## Work order
Return every line in the entries below where the word "Team" shows up.

━━━━━━

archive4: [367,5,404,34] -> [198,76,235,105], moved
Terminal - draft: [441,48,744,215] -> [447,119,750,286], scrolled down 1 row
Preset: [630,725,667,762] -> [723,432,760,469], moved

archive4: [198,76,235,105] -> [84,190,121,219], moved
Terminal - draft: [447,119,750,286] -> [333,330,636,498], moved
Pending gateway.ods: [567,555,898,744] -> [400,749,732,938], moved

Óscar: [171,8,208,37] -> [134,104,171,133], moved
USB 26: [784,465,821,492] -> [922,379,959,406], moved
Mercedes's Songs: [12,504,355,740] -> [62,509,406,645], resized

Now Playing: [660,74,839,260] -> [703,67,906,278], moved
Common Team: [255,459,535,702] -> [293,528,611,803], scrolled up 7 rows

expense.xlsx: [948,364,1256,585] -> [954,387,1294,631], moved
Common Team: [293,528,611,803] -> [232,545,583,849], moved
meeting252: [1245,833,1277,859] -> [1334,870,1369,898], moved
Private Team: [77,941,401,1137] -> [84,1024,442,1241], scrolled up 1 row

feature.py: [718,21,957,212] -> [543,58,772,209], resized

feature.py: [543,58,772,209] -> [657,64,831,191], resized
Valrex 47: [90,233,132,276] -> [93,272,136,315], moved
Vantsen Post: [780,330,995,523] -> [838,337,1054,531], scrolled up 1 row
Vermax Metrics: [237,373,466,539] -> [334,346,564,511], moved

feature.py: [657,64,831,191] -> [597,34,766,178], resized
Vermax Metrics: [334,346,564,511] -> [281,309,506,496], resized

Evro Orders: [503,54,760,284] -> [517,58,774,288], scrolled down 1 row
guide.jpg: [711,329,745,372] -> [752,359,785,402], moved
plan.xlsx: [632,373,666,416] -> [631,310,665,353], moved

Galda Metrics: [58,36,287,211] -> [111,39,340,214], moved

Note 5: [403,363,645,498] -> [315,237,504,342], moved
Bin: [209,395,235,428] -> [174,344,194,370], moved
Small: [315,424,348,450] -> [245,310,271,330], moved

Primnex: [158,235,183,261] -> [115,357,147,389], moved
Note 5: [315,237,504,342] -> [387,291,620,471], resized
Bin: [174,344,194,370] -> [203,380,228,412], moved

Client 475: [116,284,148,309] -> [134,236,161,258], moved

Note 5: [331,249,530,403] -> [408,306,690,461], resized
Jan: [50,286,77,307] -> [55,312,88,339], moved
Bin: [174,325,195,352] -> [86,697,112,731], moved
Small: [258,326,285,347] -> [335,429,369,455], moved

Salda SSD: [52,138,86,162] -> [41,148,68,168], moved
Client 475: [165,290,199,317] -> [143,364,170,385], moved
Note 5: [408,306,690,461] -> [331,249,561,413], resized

━━━━━━

## Response to this task
Common Team: [255,459,535,702] -> [293,528,611,803], scrolled up 7 rows
Common Team: [293,528,611,803] -> [232,545,583,849], moved
Private Team: [77,941,401,1137] -> [84,1024,442,1241], scrolled up 1 row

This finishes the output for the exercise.